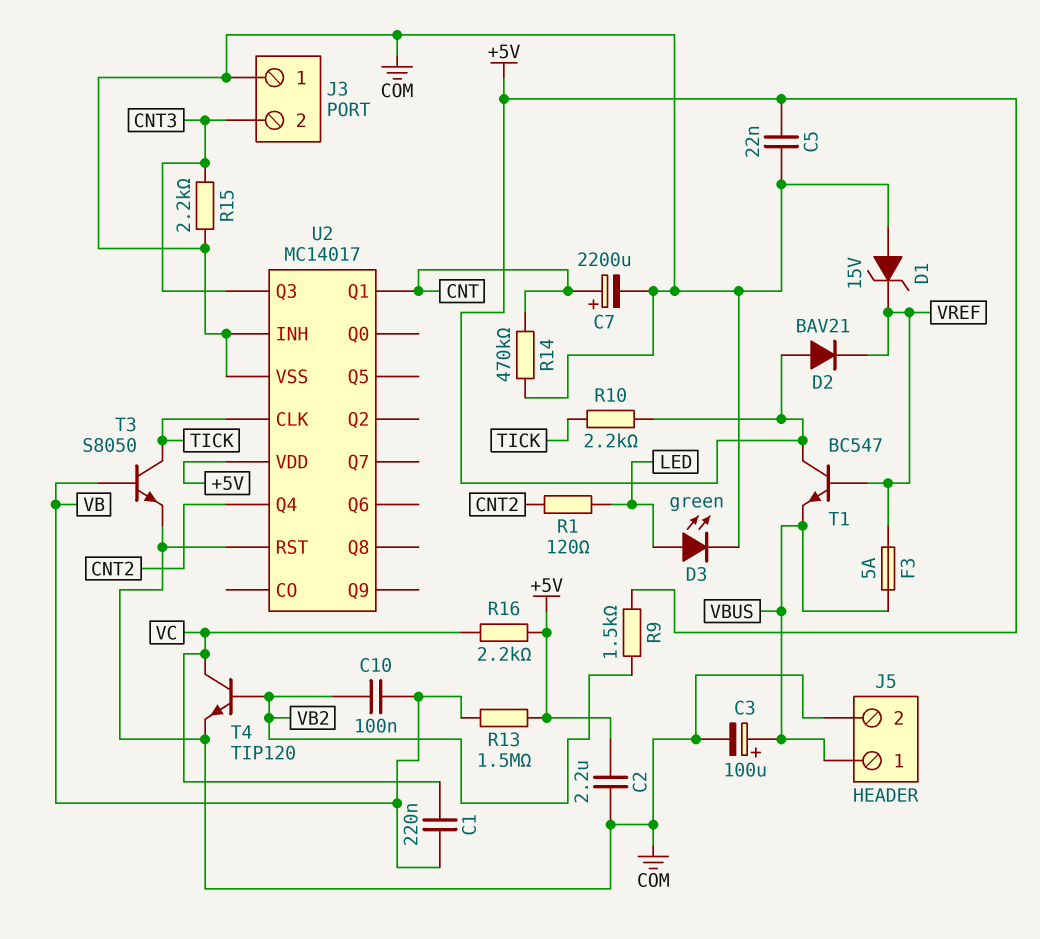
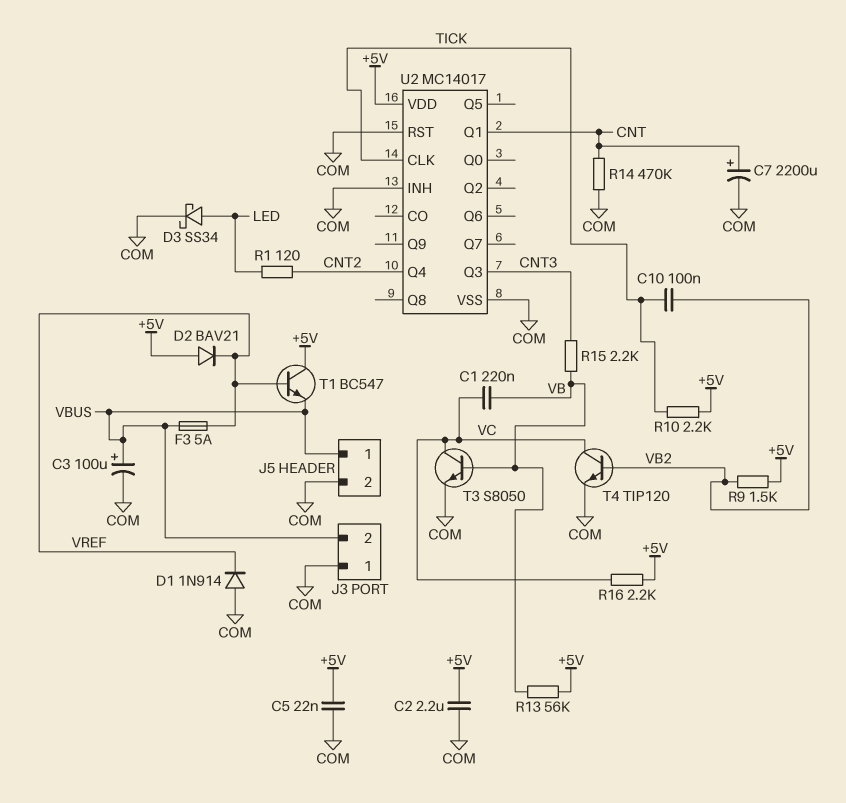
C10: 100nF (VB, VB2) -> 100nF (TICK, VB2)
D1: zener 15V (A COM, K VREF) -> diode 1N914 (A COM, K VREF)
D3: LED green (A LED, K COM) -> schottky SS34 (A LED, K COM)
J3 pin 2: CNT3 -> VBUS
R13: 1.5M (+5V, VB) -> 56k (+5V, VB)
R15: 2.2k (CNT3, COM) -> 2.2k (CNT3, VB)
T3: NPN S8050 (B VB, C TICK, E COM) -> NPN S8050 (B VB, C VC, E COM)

★ ★ ★ ★

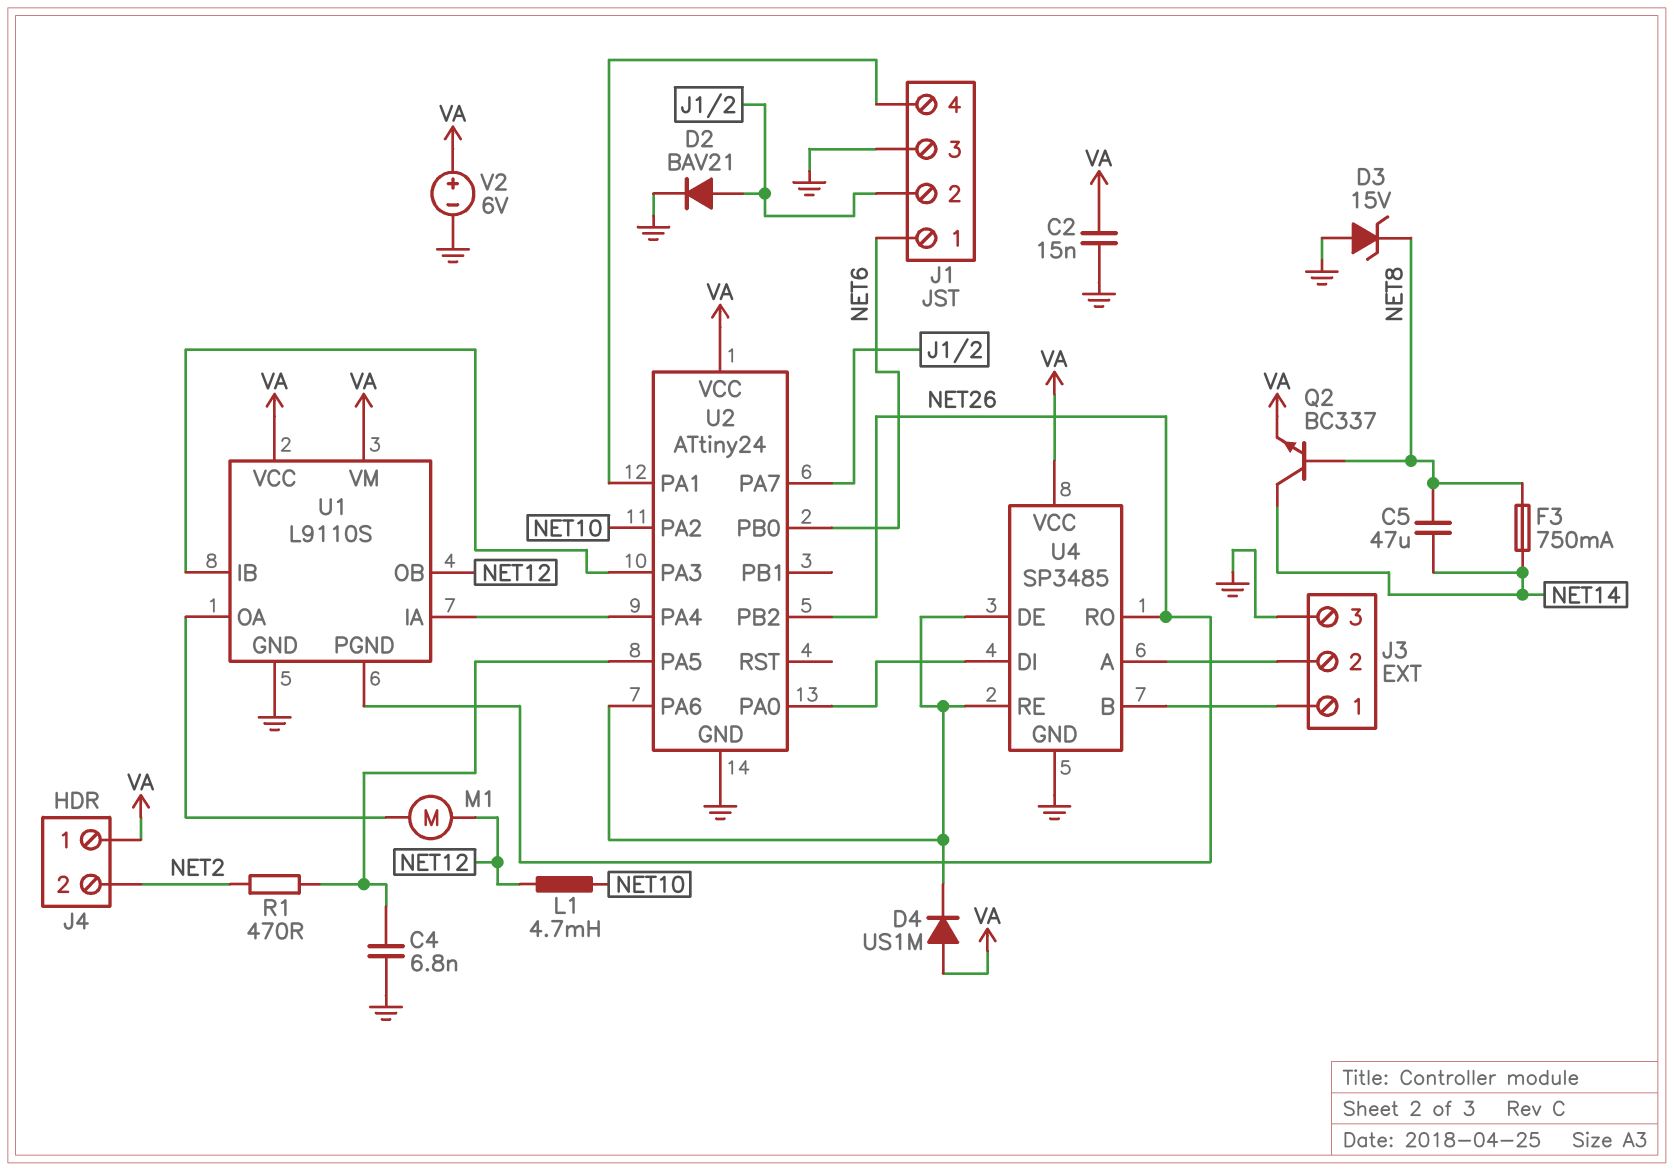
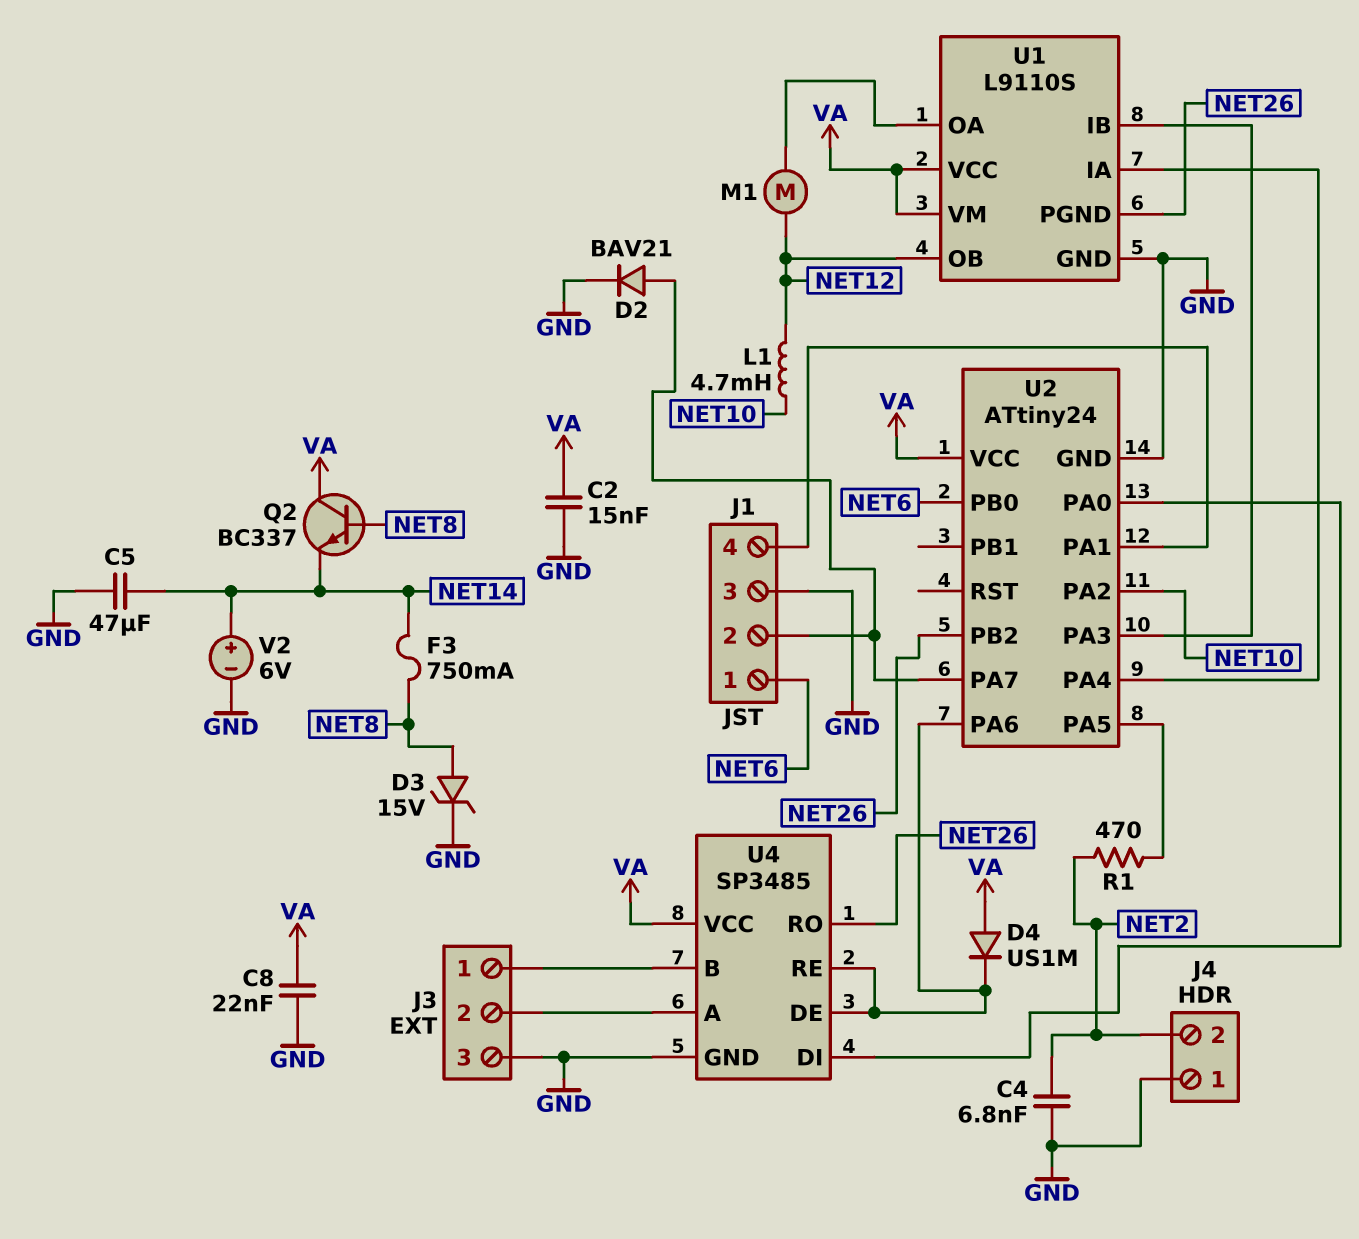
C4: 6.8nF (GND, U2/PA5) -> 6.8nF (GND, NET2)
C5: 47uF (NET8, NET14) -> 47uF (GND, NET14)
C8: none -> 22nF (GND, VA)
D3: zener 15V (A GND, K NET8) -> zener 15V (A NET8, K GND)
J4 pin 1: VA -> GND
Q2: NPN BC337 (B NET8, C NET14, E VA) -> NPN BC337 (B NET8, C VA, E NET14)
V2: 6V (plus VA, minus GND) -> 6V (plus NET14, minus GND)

★ ★ ★ ★

> **To do**
From the listing above, work out how many lines hold "zener". The answer is the number and nothing more.

> **Output for this exercise**
2